Data to process: Begin

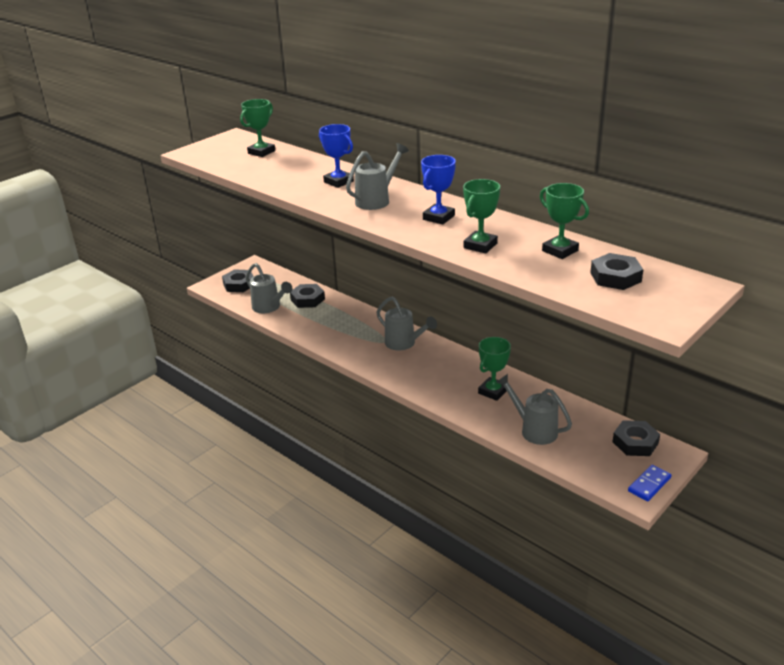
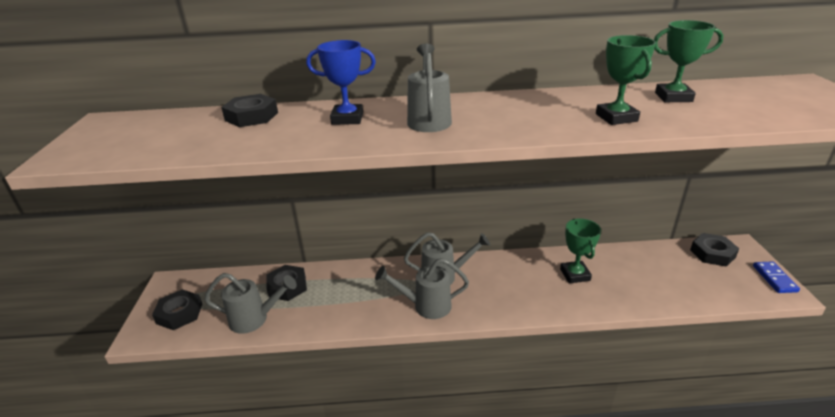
camera: 45 degrees left, 0 degrees up
(261, 152) = (181, 124): green trophy -> none
(438, 217) = (522, 111): blue trophy -> none
(534, 430) = (652, 287): grey watering can -> grey watering can (426, 306)
(615, 277) = (755, 98): black nut -> black nut (251, 116)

Data to process: End

■ What to do ■
Leave out the pictures and print every line of the data exactly.

■ Answer space ■
camera: 45 degrees left, 0 degrees up
(261, 152) = (181, 124): green trophy -> none
(438, 217) = (522, 111): blue trophy -> none
(534, 430) = (652, 287): grey watering can -> grey watering can (426, 306)
(615, 277) = (755, 98): black nut -> black nut (251, 116)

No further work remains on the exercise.